Items from a dataset:
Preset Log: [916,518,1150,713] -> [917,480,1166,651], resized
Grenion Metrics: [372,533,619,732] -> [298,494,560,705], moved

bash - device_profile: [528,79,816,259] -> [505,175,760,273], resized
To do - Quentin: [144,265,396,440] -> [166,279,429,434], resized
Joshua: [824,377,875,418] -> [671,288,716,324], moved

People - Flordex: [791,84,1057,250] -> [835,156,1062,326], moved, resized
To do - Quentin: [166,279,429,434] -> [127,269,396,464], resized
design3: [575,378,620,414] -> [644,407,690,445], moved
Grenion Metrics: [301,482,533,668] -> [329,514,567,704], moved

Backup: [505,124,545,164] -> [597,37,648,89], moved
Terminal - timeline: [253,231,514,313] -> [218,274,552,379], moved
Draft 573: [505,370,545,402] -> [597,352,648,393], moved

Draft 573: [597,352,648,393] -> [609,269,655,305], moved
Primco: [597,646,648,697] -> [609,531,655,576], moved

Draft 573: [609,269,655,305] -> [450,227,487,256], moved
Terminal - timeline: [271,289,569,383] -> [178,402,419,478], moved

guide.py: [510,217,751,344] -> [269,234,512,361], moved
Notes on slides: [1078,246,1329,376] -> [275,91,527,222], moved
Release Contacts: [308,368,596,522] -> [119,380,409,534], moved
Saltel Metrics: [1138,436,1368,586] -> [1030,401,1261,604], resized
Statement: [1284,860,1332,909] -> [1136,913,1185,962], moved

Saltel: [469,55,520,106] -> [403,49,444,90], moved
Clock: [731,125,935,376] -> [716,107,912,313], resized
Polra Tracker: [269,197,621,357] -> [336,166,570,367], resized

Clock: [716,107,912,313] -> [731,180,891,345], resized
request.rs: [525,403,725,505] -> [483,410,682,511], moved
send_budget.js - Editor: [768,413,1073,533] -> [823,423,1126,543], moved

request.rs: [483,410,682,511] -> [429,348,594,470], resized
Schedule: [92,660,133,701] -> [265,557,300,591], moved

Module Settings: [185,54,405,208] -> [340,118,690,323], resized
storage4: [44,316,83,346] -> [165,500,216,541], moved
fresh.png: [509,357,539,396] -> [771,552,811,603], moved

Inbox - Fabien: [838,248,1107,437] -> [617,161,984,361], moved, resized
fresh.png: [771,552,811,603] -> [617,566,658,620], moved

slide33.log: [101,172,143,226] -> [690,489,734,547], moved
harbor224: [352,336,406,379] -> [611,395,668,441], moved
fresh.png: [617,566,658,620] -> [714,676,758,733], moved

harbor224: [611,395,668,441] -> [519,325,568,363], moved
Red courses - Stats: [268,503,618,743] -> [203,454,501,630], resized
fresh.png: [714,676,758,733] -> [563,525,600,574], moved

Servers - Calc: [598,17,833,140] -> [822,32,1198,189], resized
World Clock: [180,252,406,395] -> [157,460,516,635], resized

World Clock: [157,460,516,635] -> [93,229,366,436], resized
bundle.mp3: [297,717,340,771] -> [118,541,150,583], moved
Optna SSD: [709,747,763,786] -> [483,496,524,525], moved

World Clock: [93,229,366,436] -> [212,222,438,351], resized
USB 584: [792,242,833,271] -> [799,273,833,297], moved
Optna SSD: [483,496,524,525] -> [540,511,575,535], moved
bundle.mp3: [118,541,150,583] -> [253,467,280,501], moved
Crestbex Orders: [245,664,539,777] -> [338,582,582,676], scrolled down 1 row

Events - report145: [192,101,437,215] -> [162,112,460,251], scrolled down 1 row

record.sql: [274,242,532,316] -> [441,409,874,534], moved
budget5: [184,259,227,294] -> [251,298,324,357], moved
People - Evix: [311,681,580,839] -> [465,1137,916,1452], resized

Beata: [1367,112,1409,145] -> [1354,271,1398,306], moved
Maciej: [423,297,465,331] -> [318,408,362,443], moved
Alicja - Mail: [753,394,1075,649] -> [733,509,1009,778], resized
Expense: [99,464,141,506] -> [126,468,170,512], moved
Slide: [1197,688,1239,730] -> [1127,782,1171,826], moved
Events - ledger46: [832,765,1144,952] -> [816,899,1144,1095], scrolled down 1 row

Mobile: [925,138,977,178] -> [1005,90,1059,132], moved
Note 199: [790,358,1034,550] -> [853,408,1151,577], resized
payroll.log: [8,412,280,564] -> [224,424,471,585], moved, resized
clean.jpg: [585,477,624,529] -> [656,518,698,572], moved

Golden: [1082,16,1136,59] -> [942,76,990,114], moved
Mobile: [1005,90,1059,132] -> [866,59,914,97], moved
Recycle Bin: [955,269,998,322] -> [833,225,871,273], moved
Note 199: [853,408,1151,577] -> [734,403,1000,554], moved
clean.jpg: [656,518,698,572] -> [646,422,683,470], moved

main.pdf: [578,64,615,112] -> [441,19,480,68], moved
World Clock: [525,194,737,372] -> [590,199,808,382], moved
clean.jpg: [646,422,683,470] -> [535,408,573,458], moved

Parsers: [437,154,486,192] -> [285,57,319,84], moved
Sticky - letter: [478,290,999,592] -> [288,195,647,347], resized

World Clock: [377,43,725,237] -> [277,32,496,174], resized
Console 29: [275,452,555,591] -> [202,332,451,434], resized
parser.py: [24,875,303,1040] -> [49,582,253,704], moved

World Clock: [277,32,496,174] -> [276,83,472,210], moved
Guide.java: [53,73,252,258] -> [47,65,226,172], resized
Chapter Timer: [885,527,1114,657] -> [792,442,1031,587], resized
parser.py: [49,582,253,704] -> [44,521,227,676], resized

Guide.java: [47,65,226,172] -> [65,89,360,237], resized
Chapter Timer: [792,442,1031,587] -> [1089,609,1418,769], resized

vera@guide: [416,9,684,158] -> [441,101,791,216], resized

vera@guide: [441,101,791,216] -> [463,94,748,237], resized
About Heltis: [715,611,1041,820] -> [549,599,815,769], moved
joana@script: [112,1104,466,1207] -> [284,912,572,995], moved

» **Work to be completed**:
Among the records, find the lines that contain "People" and copy each of them.

» **Output**:
People - Flordex: [791,84,1057,250] -> [835,156,1062,326], moved, resized
People - Evix: [311,681,580,839] -> [465,1137,916,1452], resized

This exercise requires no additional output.